What you have to do | Reproduce the entire listing exactly. Leave the pictures out.

Records provided |
┄┄┄┄┄┄┄┄┄┄┄┄┄┄┄┄┄┄┄┄

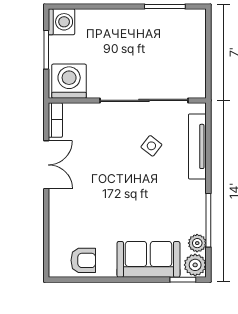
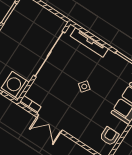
side table: (151, 146) -> (84, 86), moved
double door: (46, 165) -> (50, 124), swing flipped

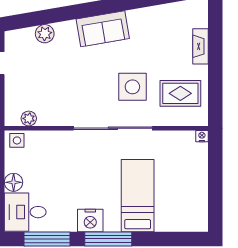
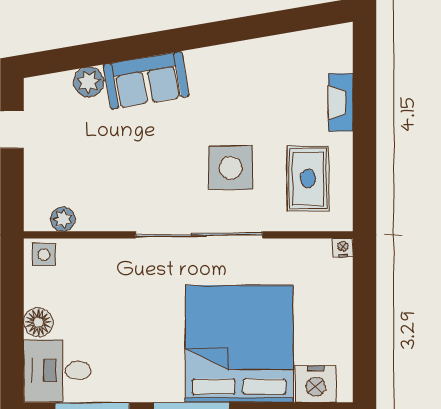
sofa: (103, 29) -> (146, 80), moved
rug: (180, 93) -> (308, 178), turned 90
bed: (138, 196) -> (239, 344), width x2.04
nightstand: (90, 220) -> (316, 384), moved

┄┄┄┄┄┄┄┄┄┄┄┄┄┄┄┄┄┄┄┄

Worked solution |
side table: (151, 146) -> (84, 86), moved
double door: (46, 165) -> (50, 124), swing flipped

sofa: (103, 29) -> (146, 80), moved
rug: (180, 93) -> (308, 178), turned 90
bed: (138, 196) -> (239, 344), width x2.04
nightstand: (90, 220) -> (316, 384), moved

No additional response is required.